◆ **DATASET ENTRIES**
==*==

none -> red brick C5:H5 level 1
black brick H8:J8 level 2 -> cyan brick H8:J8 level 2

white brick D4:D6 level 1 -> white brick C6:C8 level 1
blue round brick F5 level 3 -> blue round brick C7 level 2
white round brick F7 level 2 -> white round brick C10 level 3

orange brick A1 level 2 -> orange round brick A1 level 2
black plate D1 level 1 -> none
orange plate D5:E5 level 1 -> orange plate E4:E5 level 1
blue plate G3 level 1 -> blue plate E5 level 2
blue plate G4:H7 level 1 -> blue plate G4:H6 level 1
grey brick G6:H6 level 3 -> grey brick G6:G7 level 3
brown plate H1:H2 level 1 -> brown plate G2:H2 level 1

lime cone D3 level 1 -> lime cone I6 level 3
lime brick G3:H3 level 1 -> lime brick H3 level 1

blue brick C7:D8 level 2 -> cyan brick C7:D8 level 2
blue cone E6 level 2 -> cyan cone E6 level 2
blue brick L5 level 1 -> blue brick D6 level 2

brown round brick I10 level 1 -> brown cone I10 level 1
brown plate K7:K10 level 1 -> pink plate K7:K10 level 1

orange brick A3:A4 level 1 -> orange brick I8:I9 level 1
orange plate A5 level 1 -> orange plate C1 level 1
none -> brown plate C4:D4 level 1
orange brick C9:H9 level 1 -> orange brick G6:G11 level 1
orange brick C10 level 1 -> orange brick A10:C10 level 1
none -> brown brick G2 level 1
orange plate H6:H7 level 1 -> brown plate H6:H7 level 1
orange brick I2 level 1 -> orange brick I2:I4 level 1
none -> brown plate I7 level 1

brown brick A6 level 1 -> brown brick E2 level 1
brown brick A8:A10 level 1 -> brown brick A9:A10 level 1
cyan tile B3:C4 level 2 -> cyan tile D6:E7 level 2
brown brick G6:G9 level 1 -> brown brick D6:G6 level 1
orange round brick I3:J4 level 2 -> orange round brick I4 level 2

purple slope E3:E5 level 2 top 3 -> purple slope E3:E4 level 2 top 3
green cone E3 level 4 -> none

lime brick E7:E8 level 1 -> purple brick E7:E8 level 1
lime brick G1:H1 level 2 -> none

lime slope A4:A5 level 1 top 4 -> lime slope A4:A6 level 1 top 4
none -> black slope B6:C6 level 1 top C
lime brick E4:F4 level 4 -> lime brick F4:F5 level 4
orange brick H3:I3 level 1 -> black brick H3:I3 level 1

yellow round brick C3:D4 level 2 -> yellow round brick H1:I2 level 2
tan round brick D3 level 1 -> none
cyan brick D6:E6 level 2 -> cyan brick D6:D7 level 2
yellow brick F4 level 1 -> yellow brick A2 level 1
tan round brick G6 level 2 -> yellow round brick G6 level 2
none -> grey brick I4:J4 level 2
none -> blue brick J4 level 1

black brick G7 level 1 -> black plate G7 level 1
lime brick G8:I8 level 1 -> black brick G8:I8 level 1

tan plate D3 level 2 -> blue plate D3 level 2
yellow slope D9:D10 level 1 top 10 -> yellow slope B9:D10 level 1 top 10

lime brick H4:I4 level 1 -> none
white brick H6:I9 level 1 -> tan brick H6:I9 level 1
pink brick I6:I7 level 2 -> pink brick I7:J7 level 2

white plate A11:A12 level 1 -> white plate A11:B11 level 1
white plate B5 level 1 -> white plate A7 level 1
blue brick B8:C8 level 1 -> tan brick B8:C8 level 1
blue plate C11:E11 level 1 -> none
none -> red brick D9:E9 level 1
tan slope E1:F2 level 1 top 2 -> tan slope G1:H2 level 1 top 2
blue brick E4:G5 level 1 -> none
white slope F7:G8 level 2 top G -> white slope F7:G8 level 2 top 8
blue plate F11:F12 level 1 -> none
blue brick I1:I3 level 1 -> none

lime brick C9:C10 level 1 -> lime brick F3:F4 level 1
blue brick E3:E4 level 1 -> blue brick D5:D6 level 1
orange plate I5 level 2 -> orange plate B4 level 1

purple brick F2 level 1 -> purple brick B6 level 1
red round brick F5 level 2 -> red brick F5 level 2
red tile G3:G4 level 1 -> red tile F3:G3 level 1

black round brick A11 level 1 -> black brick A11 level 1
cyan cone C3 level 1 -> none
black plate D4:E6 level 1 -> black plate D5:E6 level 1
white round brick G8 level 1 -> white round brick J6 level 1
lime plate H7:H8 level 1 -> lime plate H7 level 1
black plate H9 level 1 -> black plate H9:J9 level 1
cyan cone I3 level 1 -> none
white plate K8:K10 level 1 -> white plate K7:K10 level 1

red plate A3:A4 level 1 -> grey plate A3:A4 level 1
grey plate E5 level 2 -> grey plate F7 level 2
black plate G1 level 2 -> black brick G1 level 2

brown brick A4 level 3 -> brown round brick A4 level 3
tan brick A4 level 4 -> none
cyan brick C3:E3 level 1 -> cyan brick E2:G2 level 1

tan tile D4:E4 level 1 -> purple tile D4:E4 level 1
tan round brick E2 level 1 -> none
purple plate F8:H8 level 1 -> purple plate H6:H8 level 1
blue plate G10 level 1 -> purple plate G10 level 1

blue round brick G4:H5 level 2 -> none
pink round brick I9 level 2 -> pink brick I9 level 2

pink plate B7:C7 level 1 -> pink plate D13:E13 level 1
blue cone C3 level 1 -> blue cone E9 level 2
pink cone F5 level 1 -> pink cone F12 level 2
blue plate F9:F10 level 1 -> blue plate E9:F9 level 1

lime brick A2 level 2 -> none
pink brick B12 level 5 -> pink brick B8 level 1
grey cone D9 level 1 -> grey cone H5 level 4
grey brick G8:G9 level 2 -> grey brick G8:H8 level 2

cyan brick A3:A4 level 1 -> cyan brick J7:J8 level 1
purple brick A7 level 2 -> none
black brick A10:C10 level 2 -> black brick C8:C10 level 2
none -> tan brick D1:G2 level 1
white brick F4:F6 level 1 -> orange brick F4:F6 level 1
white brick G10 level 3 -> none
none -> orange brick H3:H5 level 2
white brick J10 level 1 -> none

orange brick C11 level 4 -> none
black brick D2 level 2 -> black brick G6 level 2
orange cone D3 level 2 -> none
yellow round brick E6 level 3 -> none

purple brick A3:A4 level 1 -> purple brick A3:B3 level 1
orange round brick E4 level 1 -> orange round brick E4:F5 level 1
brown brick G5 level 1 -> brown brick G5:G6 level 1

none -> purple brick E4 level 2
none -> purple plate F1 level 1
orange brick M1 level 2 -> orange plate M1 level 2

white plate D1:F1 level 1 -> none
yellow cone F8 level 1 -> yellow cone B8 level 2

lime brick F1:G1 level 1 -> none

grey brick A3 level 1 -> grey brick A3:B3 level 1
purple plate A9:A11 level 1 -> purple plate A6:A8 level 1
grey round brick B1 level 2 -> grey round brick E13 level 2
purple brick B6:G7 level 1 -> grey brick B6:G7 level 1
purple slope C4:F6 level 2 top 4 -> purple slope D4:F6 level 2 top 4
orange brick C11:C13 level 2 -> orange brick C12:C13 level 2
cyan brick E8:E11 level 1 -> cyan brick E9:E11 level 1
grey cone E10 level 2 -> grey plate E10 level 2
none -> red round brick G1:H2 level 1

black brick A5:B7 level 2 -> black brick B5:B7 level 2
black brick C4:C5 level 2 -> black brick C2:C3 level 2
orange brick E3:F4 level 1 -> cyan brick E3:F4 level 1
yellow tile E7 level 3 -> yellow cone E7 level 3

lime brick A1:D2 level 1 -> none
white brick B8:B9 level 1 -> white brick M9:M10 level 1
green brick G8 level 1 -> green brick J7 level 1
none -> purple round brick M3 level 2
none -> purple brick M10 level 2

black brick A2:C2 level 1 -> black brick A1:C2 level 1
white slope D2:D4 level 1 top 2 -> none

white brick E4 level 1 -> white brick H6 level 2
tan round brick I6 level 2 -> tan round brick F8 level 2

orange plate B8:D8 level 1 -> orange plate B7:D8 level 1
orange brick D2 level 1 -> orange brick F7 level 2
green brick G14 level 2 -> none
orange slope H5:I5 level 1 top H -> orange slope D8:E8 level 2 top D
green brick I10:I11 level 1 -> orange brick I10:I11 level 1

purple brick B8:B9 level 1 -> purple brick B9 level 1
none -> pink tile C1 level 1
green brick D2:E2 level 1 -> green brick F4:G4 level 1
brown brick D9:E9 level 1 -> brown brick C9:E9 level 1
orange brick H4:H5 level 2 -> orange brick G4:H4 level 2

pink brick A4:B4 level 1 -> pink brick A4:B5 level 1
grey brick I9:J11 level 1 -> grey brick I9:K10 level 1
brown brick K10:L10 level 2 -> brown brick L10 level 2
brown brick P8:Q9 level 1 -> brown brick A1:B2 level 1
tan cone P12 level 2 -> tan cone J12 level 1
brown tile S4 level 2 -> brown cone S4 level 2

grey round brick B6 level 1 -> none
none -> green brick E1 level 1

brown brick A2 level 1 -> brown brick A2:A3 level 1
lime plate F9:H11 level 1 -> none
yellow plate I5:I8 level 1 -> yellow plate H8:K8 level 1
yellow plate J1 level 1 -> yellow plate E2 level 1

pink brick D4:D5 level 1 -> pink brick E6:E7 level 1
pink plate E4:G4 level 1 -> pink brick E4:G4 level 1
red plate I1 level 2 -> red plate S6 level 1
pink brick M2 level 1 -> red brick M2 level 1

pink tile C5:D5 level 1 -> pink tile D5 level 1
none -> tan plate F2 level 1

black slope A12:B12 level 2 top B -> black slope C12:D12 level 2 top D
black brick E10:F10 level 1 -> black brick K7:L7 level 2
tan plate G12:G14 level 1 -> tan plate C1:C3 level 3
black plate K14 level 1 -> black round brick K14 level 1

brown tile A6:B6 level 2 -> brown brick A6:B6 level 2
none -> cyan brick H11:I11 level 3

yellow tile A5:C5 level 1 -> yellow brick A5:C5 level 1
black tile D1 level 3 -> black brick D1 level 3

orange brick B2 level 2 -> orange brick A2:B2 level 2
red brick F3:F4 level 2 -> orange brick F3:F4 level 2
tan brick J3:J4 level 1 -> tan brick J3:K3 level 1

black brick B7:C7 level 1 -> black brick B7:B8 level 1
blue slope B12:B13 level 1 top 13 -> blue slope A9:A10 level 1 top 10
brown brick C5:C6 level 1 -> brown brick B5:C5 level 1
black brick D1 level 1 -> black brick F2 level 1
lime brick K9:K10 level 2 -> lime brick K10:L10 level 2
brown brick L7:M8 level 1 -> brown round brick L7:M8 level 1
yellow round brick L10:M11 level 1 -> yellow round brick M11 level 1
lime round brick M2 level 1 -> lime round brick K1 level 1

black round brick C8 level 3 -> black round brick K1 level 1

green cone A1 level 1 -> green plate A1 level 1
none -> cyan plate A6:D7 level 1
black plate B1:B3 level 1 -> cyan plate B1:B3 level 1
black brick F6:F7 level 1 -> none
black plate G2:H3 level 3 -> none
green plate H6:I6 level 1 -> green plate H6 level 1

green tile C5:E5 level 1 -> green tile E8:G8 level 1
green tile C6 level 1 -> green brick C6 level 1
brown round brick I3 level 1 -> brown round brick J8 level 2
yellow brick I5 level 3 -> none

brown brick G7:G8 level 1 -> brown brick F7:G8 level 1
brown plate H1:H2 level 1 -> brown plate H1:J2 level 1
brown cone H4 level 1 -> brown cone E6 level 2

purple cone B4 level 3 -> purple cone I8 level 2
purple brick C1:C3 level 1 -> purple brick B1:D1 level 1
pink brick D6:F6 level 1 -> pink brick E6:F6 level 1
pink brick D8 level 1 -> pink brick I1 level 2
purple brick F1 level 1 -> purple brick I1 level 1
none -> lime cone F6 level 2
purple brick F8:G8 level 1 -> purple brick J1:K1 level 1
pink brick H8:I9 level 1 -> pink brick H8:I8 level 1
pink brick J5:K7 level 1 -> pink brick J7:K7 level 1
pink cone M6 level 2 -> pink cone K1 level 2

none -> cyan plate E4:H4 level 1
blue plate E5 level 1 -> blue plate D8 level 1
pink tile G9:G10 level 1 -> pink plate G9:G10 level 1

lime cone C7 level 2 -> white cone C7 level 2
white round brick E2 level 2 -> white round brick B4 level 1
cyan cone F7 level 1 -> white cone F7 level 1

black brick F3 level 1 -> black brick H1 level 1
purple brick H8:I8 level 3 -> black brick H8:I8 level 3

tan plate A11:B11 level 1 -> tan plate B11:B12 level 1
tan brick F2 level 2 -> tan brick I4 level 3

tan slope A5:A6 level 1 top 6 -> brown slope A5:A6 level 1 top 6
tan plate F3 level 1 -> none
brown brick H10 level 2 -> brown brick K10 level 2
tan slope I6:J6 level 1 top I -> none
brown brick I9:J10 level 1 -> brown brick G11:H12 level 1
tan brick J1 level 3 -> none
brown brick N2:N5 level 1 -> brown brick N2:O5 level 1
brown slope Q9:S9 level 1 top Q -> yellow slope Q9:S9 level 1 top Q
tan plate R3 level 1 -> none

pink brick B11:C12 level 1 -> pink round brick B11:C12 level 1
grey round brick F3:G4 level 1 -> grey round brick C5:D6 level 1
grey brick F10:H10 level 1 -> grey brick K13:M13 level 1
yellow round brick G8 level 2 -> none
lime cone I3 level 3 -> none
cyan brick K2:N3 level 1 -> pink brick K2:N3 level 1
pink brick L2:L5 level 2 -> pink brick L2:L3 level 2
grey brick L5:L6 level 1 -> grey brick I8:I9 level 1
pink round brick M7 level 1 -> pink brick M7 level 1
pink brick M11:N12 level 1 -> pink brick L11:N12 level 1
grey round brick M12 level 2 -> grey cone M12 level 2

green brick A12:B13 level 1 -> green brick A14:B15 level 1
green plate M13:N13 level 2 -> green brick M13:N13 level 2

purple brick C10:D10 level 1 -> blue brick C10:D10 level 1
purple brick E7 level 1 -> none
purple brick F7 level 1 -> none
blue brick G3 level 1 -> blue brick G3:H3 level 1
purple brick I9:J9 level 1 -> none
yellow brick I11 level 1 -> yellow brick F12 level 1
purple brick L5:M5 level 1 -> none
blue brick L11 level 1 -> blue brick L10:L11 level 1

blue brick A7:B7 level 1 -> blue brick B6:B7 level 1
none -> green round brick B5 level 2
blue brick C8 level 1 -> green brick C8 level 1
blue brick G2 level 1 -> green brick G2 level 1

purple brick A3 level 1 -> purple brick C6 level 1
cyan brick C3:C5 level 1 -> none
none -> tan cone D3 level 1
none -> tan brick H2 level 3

==*==

◆ **YOUR OBJECTIVE**
Set down each line of the material verbatim, from the first line through the line that contains "orange plate D5:E5".

◆ **RESULT OF THIS EXERCISE**
none -> red brick C5:H5 level 1
black brick H8:J8 level 2 -> cyan brick H8:J8 level 2

white brick D4:D6 level 1 -> white brick C6:C8 level 1
blue round brick F5 level 3 -> blue round brick C7 level 2
white round brick F7 level 2 -> white round brick C10 level 3

orange brick A1 level 2 -> orange round brick A1 level 2
black plate D1 level 1 -> none
orange plate D5:E5 level 1 -> orange plate E4:E5 level 1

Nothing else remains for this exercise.